Copy out the listing below line for line, leaving out the picture.

═════ Exercise input

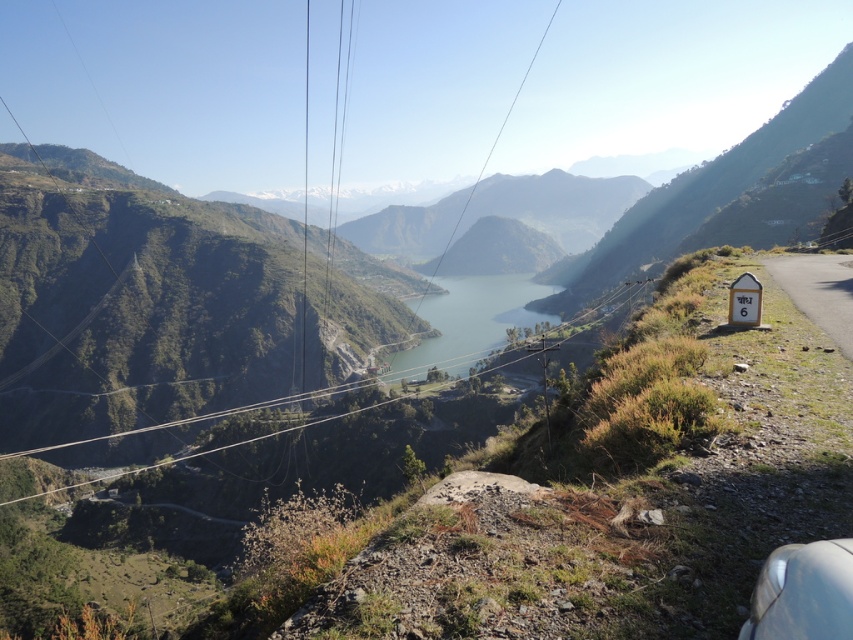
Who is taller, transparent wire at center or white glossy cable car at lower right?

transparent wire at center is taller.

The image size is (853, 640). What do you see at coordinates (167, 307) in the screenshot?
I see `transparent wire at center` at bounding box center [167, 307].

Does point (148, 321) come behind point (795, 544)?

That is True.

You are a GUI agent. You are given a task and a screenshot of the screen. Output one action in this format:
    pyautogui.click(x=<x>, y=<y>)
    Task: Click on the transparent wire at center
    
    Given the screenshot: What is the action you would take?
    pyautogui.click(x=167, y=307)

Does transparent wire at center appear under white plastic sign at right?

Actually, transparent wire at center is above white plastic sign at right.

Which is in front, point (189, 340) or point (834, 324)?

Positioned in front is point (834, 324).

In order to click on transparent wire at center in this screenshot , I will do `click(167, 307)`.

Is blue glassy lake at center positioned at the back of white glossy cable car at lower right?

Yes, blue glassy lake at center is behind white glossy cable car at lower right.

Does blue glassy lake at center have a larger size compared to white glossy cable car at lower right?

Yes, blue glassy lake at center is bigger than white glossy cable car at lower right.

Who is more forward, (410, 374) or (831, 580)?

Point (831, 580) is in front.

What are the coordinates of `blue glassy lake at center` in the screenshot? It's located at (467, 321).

══════════

Answer to the exercise:
Who is taller, transparent wire at center or white glossy cable car at lower right?

transparent wire at center is taller.

The image size is (853, 640). What do you see at coordinates (167, 307) in the screenshot?
I see `transparent wire at center` at bounding box center [167, 307].

Does point (148, 321) come behind point (795, 544)?

That is True.

You are a GUI agent. You are given a task and a screenshot of the screen. Output one action in this format:
    pyautogui.click(x=<x>, y=<y>)
    Task: Click on the transparent wire at center
    
    Given the screenshot: What is the action you would take?
    pyautogui.click(x=167, y=307)

Does transparent wire at center appear under white plastic sign at right?

Actually, transparent wire at center is above white plastic sign at right.

Which is in front, point (189, 340) or point (834, 324)?

Positioned in front is point (834, 324).

In order to click on transparent wire at center in this screenshot , I will do `click(167, 307)`.

Is blue glassy lake at center positioned at the back of white glossy cable car at lower right?

Yes, blue glassy lake at center is behind white glossy cable car at lower right.

Does blue glassy lake at center have a larger size compared to white glossy cable car at lower right?

Yes, blue glassy lake at center is bigger than white glossy cable car at lower right.

Who is more forward, (410, 374) or (831, 580)?

Point (831, 580) is in front.

What are the coordinates of `blue glassy lake at center` in the screenshot? It's located at (467, 321).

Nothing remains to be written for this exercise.